Object matching data:
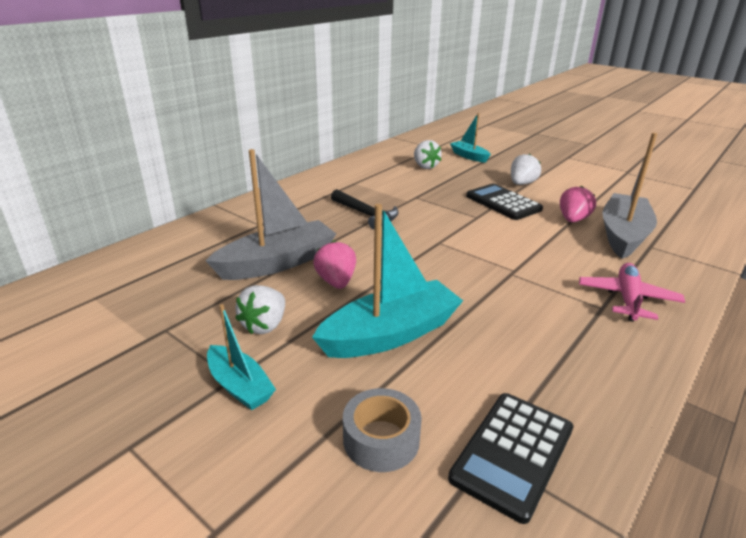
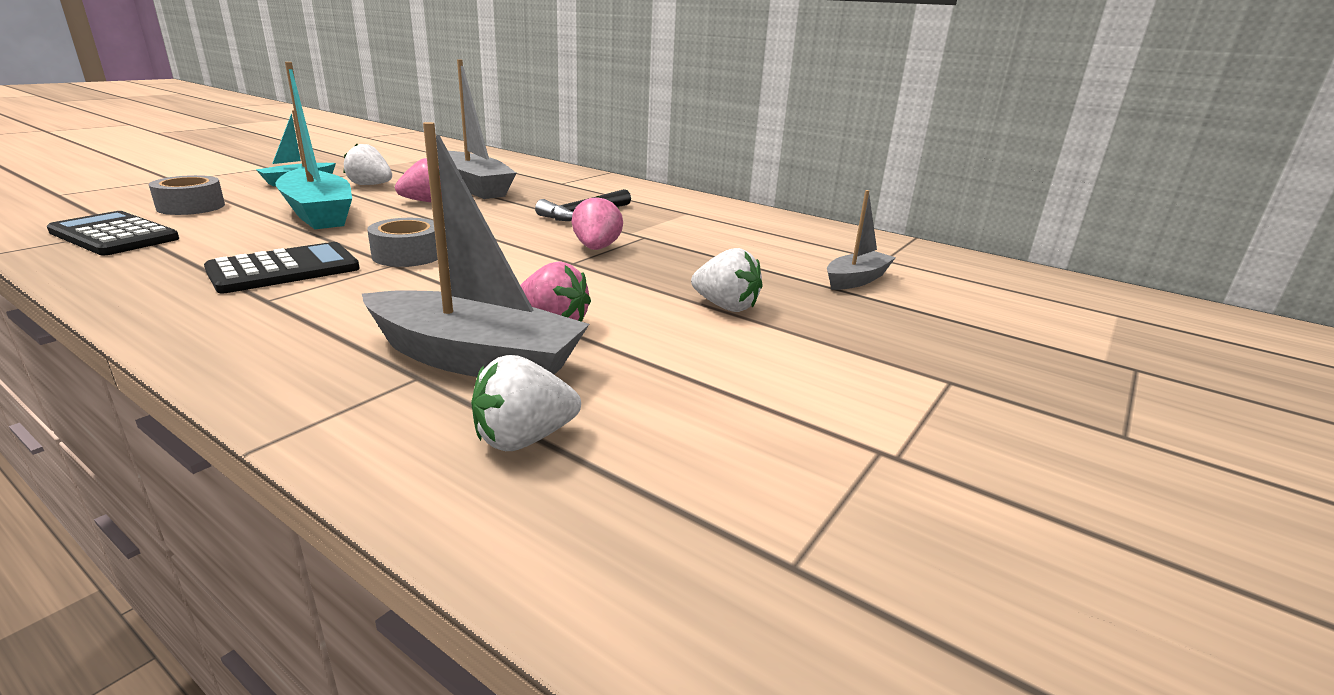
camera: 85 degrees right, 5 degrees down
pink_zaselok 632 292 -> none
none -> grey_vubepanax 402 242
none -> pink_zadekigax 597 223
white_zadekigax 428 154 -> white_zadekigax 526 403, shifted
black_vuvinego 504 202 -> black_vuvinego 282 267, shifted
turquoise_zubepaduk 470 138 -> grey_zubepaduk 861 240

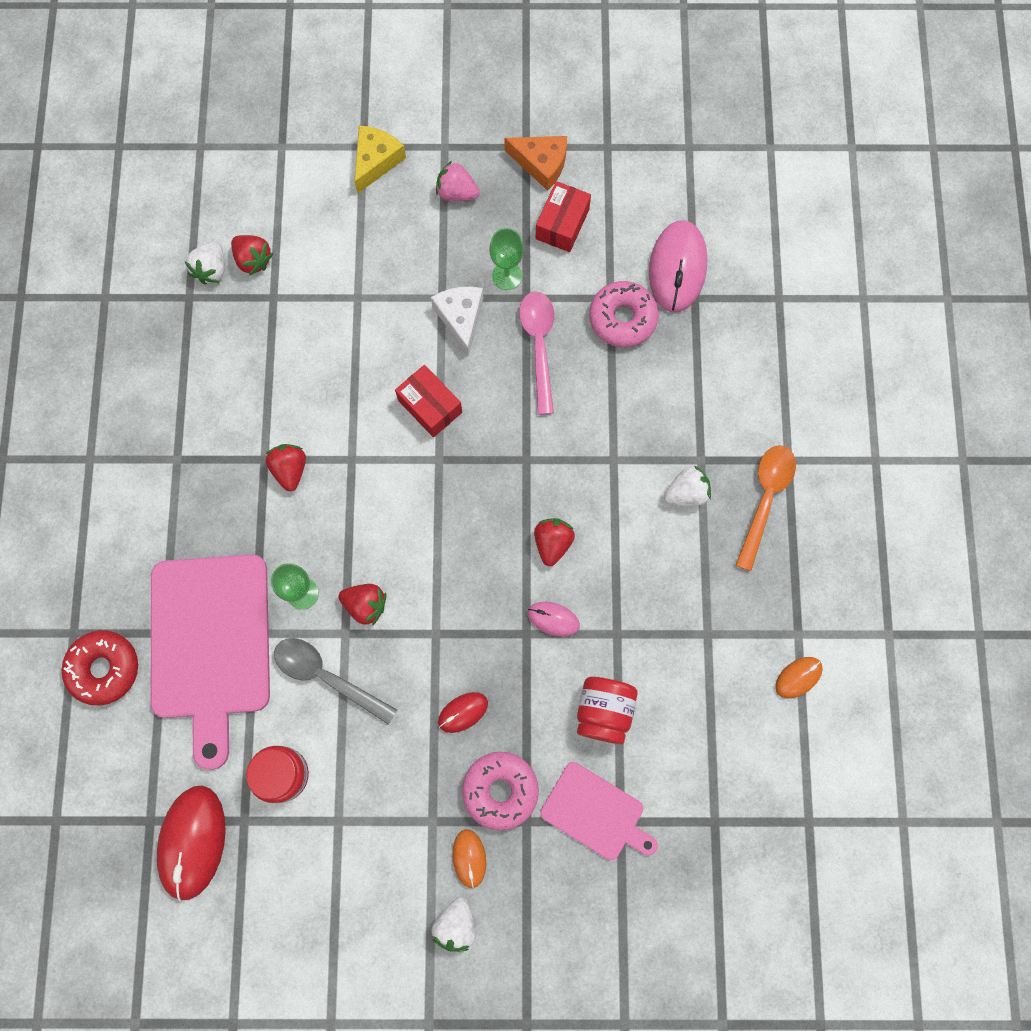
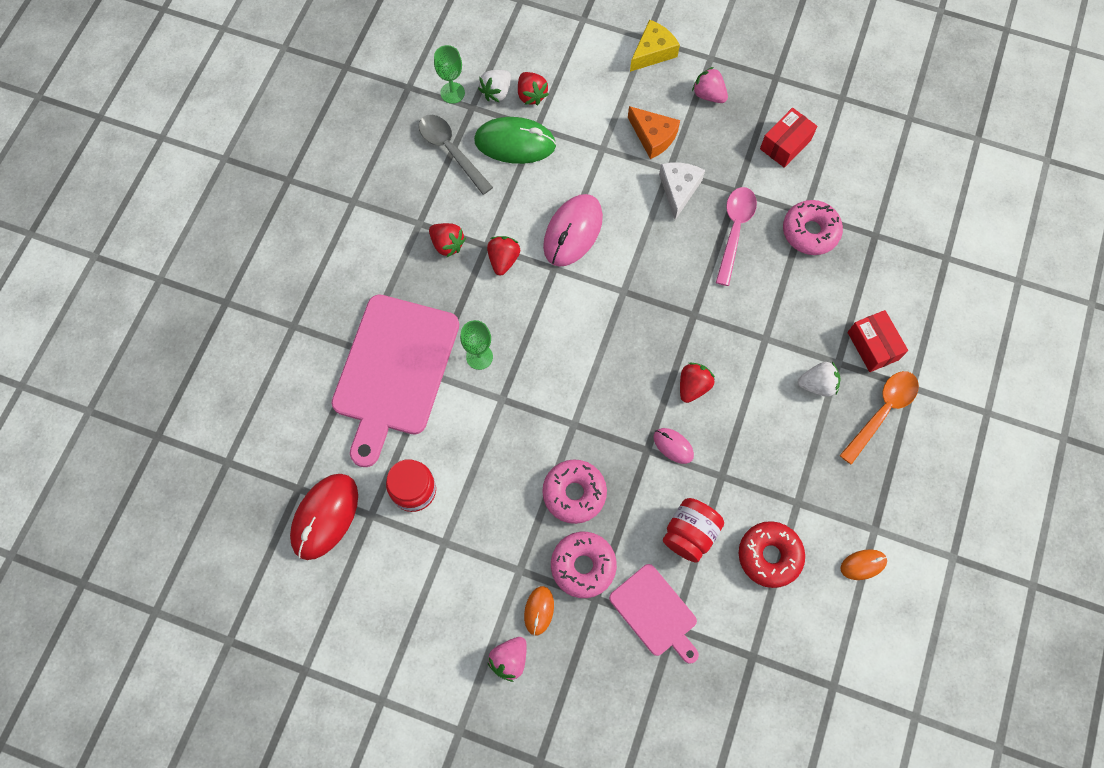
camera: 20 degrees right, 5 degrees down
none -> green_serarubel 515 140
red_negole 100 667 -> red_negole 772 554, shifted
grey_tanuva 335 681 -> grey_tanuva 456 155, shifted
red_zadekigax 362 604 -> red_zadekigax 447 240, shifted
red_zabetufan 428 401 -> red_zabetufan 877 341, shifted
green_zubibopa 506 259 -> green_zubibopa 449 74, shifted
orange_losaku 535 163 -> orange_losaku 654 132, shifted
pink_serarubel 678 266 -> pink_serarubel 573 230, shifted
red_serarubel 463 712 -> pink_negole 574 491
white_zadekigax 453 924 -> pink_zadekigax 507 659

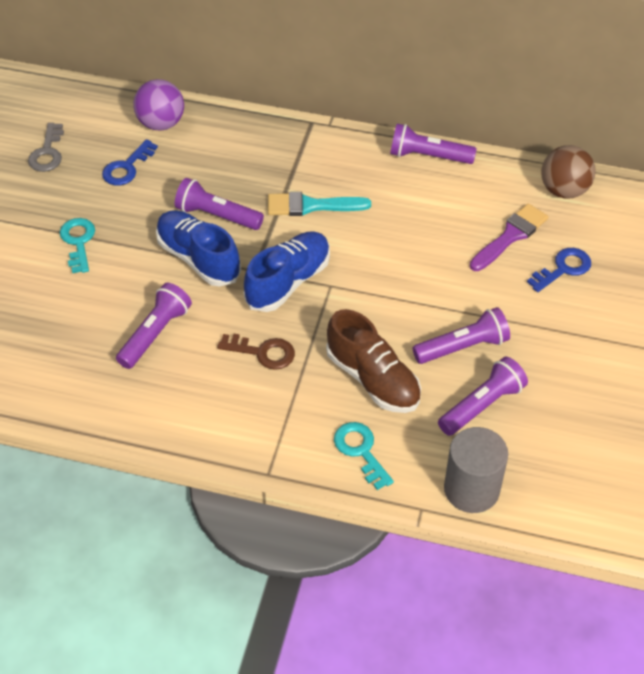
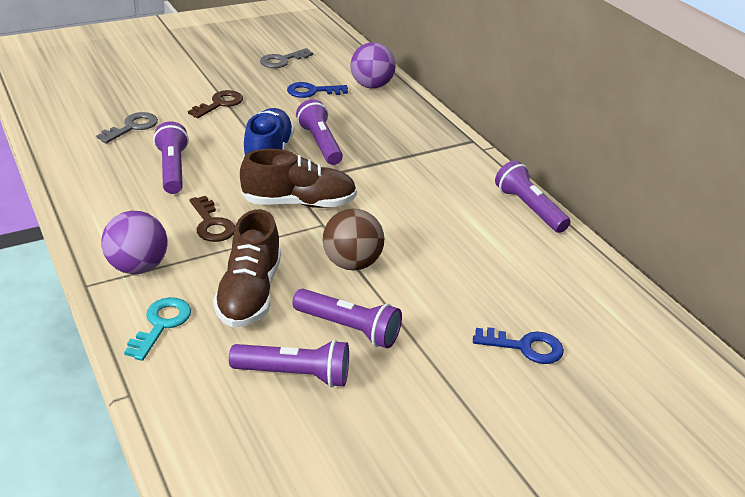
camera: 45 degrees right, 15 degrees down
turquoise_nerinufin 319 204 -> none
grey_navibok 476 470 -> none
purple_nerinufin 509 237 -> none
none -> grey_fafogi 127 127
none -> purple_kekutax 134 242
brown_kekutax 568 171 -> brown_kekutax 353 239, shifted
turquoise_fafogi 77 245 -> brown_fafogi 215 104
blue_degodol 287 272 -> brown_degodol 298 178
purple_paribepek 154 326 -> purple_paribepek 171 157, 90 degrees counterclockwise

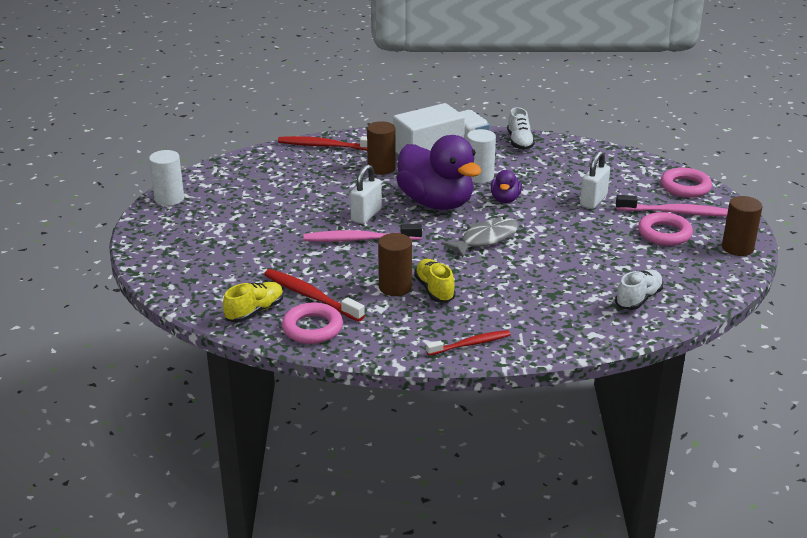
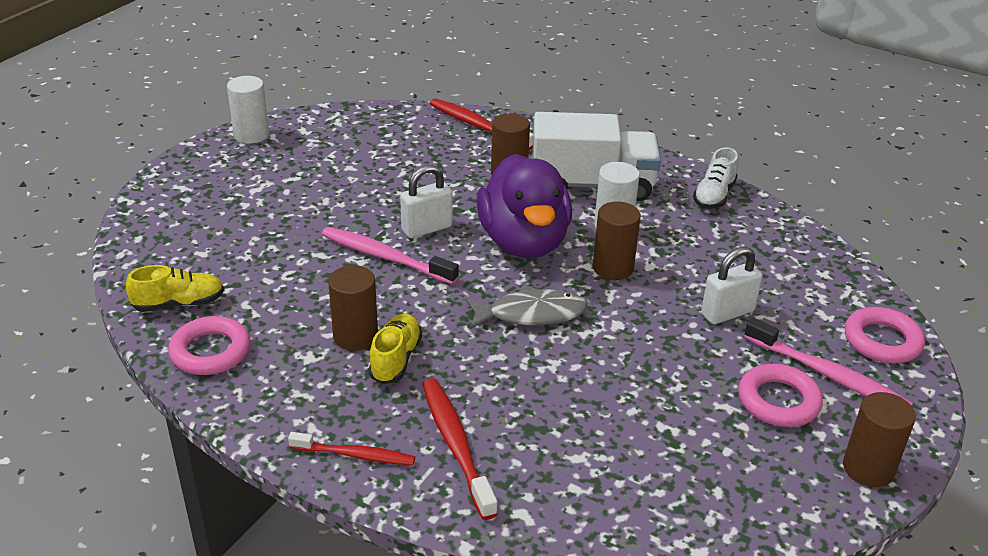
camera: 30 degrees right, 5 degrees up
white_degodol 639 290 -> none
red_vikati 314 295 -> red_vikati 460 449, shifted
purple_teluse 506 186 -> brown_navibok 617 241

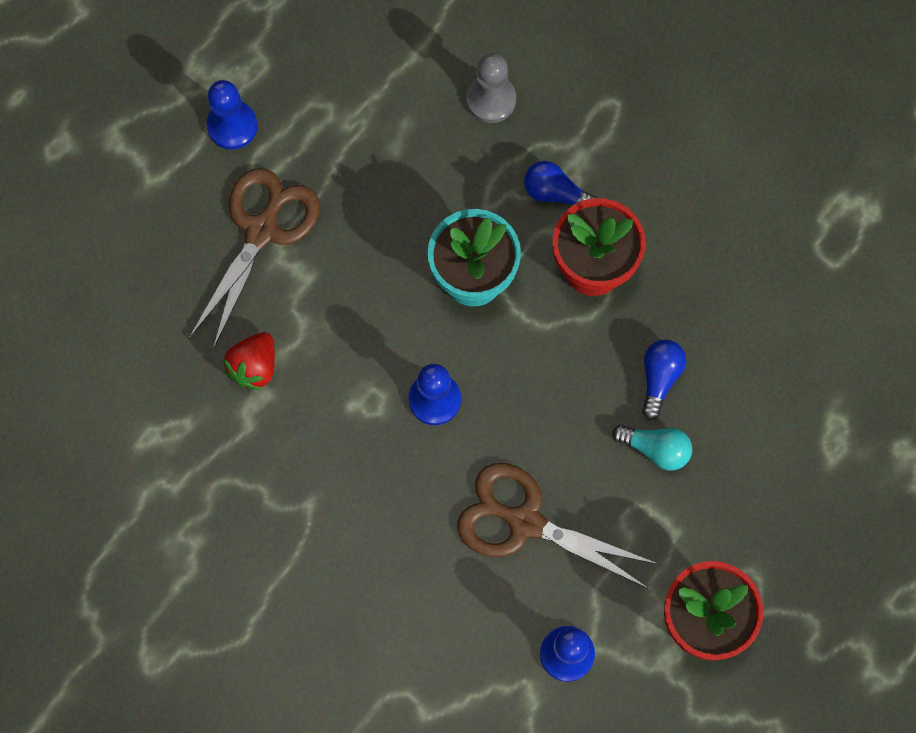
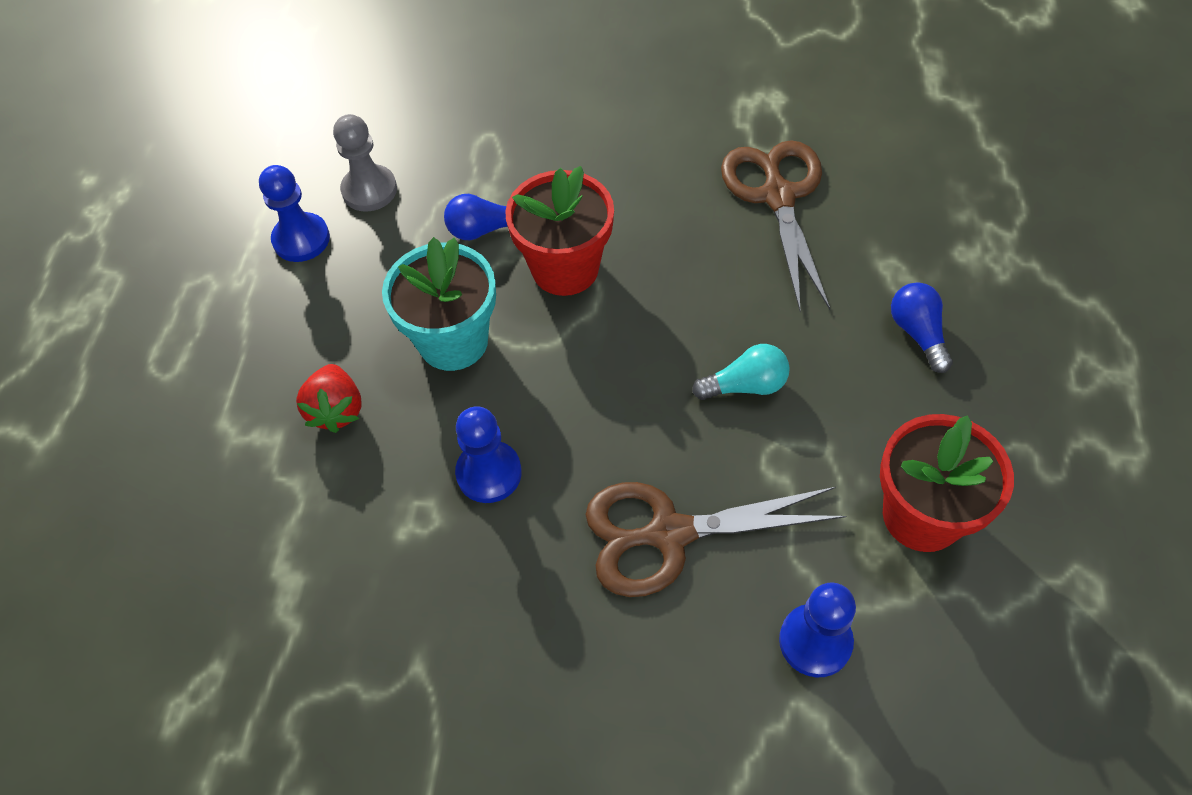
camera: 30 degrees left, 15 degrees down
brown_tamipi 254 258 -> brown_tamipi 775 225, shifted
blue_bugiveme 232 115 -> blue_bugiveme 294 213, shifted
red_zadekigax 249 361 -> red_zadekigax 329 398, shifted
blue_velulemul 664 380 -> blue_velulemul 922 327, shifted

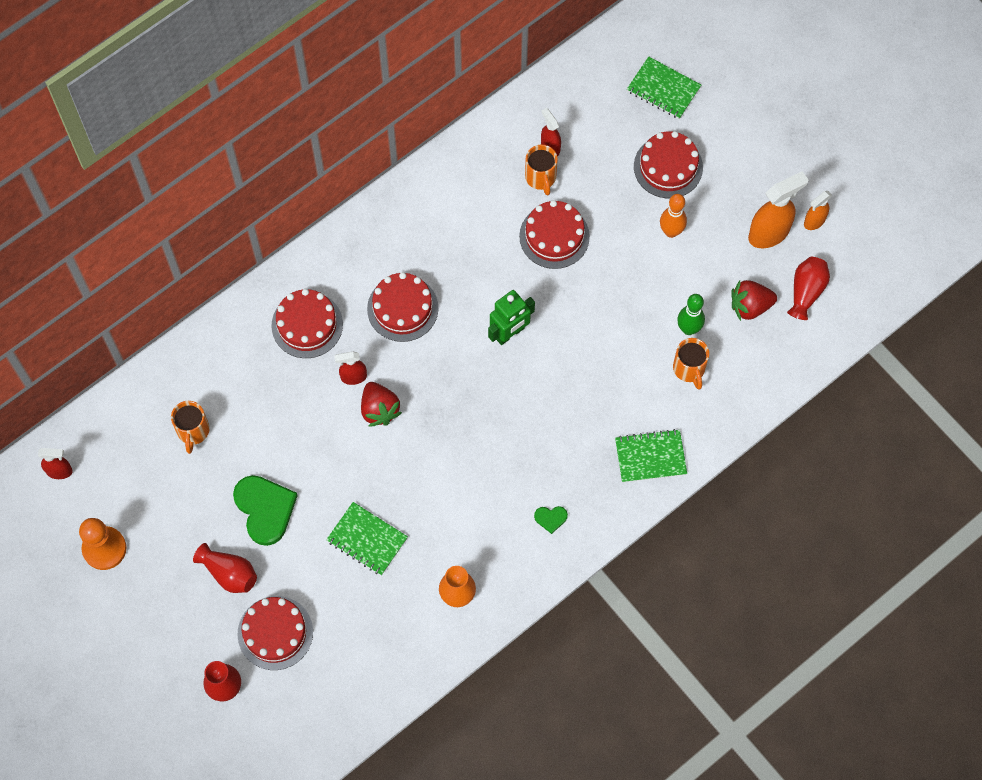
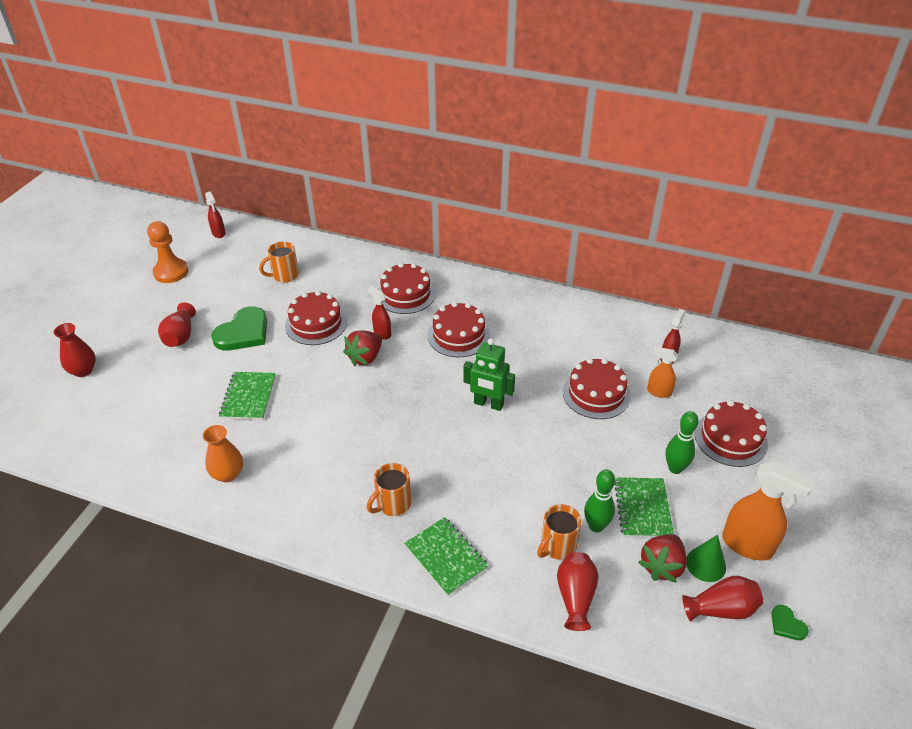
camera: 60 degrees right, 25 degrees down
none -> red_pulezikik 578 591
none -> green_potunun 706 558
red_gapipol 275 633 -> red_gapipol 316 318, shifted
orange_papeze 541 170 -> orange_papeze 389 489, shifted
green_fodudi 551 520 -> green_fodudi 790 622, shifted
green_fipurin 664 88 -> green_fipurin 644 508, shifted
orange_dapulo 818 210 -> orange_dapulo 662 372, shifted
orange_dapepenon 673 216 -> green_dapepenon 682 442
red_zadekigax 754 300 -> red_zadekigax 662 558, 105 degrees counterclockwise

* Instructions to follow
Please transcribe exactly the part of the records that opens with the line containing "red_negole 100 667" and closes with the line containing "turquoise_nerinufin 319 204 -> none", both ends included, and leave out the pictures.

* Solution to this task
red_negole 100 667 -> red_negole 772 554, shifted
grey_tanuva 335 681 -> grey_tanuva 456 155, shifted
red_zadekigax 362 604 -> red_zadekigax 447 240, shifted
red_zabetufan 428 401 -> red_zabetufan 877 341, shifted
green_zubibopa 506 259 -> green_zubibopa 449 74, shifted
orange_losaku 535 163 -> orange_losaku 654 132, shifted
pink_serarubel 678 266 -> pink_serarubel 573 230, shifted
red_serarubel 463 712 -> pink_negole 574 491
white_zadekigax 453 924 -> pink_zadekigax 507 659

camera: 45 degrees right, 15 degrees down
turquoise_nerinufin 319 204 -> none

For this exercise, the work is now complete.